BEGIN Study material
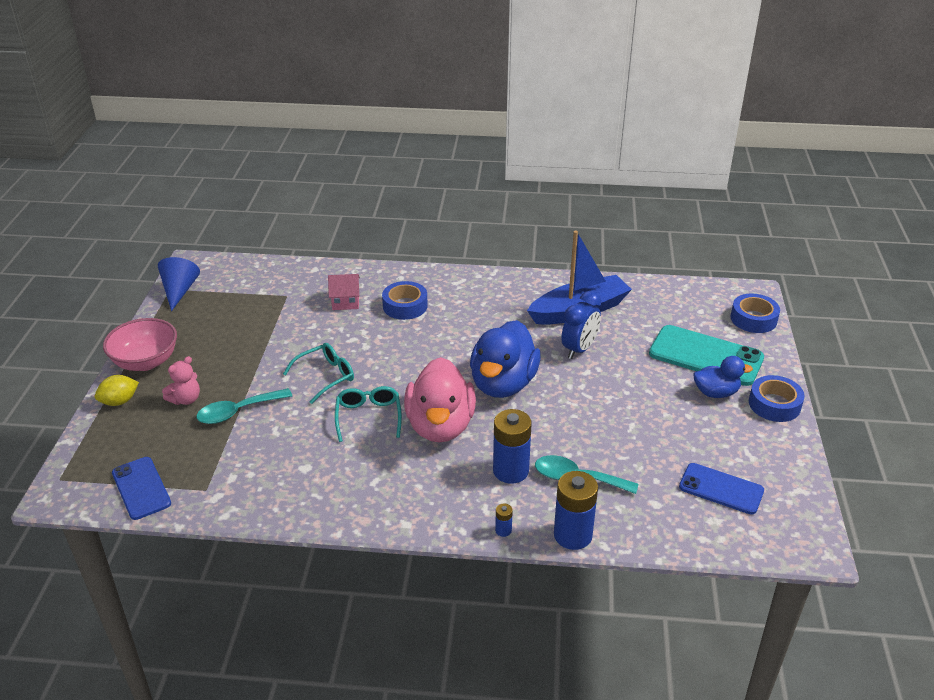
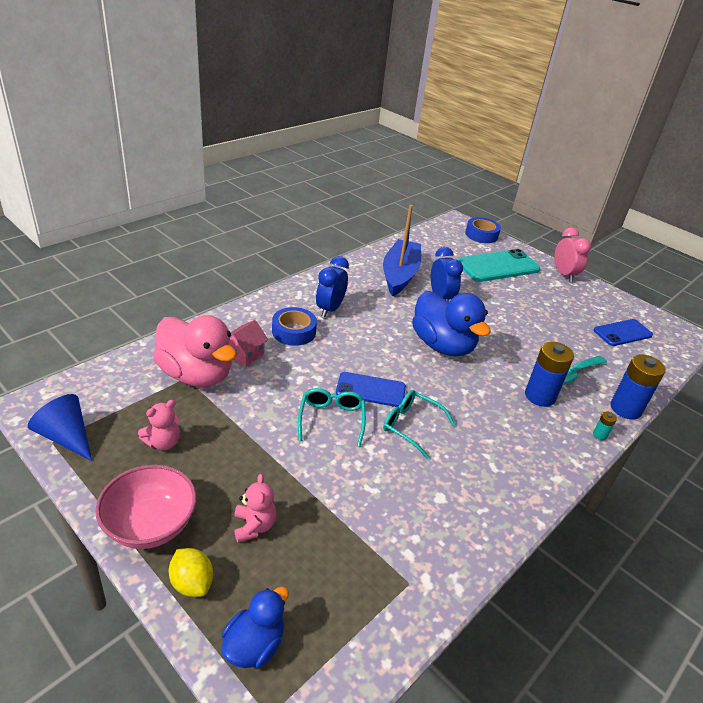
camera: 55 degrees left, 0 degrees up
(119, 401) = (192, 583): yellow lemon -> yellow lemon turned 45 degrees counterclockwise
(141, 488) = (360, 637): blue phone -> blue phone (370, 390)
(216, 325) = (163, 443): none -> pink teddy bear
(238, 412) = (317, 499): turquoise spoon -> none
(440, 426) = (460, 398): pink duck -> pink duck (196, 374)
(462, 305) = (330, 309): none -> blue clock
(503, 530) = (600, 435): blue battery -> turquoise battery
(716, 393) = (535, 283): blue duck -> blue duck (254, 644)
(774, 404) = (563, 275): blue tape -> pink clock

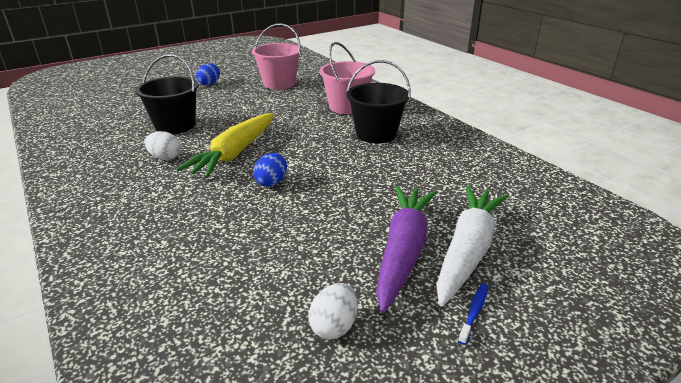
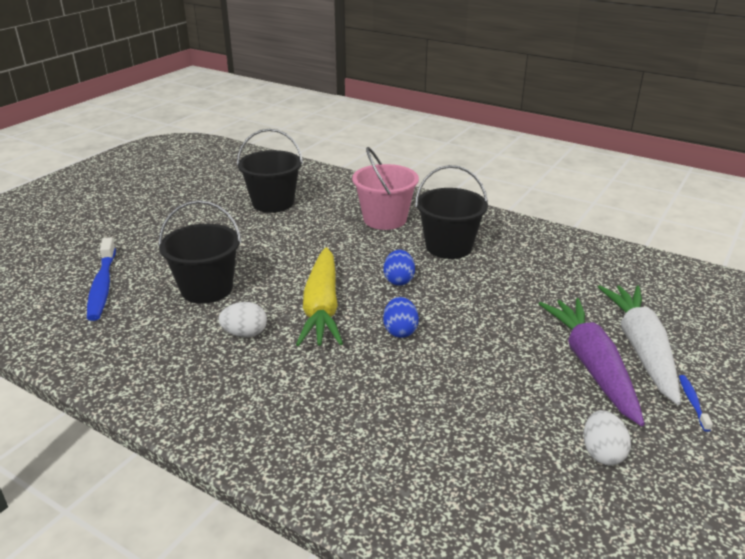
camera: 25 degrees left, 0 degrees up
(118, 111) = (102, 286): none -> blue toothbrush
(210, 84) = (183, 220): blue egg -> blue egg (398, 280)
(279, 83) = (273, 203): pink bucket -> black bucket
END Study material
Try it:
When the line containing "(238, 412) = (317, 499): turquoise" is reached, write out that line and each one after it exactly, ending with the last line of the records; pictures are not copied.

Problem solution:
(238, 412) = (317, 499): turquoise spoon -> none
(440, 426) = (460, 398): pink duck -> pink duck (196, 374)
(462, 305) = (330, 309): none -> blue clock
(503, 530) = (600, 435): blue battery -> turquoise battery
(716, 393) = (535, 283): blue duck -> blue duck (254, 644)
(774, 404) = (563, 275): blue tape -> pink clock

camera: 25 degrees left, 0 degrees up
(118, 111) = (102, 286): none -> blue toothbrush
(210, 84) = (183, 220): blue egg -> blue egg (398, 280)
(279, 83) = (273, 203): pink bucket -> black bucket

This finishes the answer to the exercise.